:: THE PROBLEM ::
Retype the records word for word, starting with the line that contains "Question: Among these" and going on through the line that contains "the black matte shirt at center?", both lines included.

BEGIN TASK INPUT

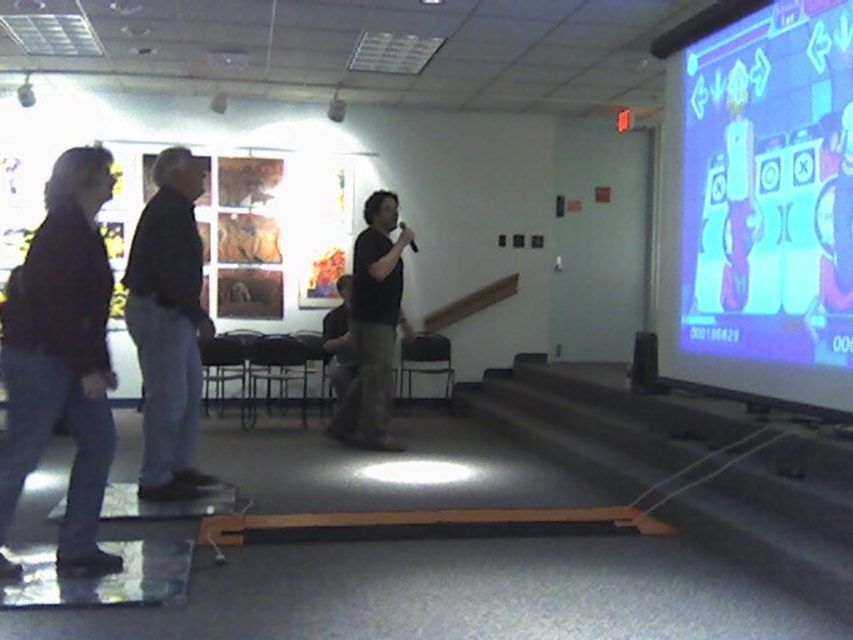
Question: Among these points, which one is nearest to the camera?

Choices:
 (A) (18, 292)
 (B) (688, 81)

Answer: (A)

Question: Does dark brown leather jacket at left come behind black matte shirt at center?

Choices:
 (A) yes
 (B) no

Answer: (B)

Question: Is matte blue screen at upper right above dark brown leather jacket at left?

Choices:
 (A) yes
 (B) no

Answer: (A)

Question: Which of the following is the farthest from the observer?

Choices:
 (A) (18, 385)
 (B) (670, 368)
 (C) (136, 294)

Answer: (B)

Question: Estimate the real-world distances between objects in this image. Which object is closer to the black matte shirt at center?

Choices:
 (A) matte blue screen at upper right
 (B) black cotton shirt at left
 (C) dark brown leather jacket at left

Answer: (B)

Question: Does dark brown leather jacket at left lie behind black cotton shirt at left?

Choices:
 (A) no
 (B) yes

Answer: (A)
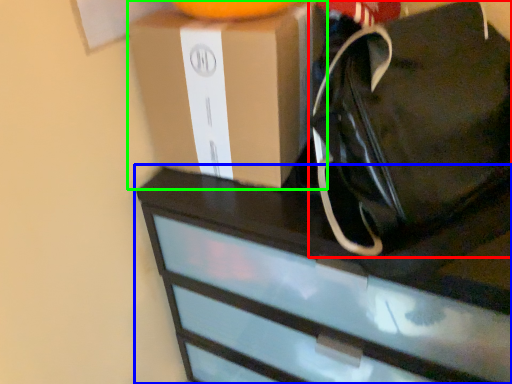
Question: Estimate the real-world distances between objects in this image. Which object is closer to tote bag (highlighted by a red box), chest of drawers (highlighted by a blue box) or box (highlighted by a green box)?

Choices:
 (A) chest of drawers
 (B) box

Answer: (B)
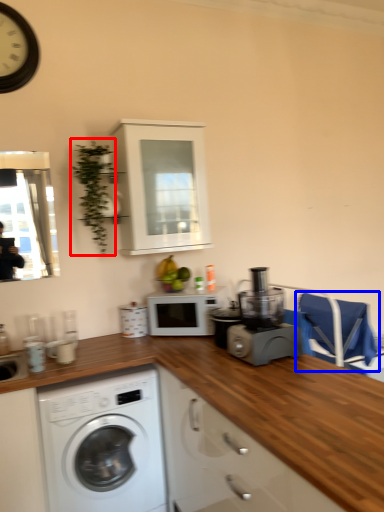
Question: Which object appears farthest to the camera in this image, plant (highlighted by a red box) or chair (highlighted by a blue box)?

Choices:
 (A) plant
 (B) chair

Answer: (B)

END TASK INPUT
BEGIN TASK INPUT

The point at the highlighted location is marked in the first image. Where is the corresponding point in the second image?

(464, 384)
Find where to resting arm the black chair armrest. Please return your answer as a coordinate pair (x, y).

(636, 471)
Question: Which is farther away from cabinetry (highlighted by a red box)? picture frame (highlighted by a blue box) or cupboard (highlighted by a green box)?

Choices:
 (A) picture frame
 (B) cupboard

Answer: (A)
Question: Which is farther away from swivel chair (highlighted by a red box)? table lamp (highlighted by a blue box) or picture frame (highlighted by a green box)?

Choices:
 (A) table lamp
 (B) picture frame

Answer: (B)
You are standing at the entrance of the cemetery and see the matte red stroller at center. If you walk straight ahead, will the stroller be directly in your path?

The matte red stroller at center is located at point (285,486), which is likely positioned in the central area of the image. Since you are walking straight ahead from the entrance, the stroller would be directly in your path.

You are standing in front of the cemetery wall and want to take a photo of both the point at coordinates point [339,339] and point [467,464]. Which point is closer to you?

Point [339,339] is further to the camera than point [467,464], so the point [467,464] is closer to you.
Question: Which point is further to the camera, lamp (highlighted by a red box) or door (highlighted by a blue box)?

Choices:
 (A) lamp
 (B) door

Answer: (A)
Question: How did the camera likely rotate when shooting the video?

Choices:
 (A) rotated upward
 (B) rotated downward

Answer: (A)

END TASK INPUT

:: ANSWER TO THE PROBLEM ::
Question: Among these points, which one is nearest to the camera?

Choices:
 (A) (18, 292)
 (B) (688, 81)

Answer: (A)

Question: Does dark brown leather jacket at left come behind black matte shirt at center?

Choices:
 (A) yes
 (B) no

Answer: (B)

Question: Is matte blue screen at upper right above dark brown leather jacket at left?

Choices:
 (A) yes
 (B) no

Answer: (A)

Question: Which of the following is the farthest from the observer?

Choices:
 (A) (18, 385)
 (B) (670, 368)
 (C) (136, 294)

Answer: (B)

Question: Estimate the real-world distances between objects in this image. Which object is closer to the black matte shirt at center?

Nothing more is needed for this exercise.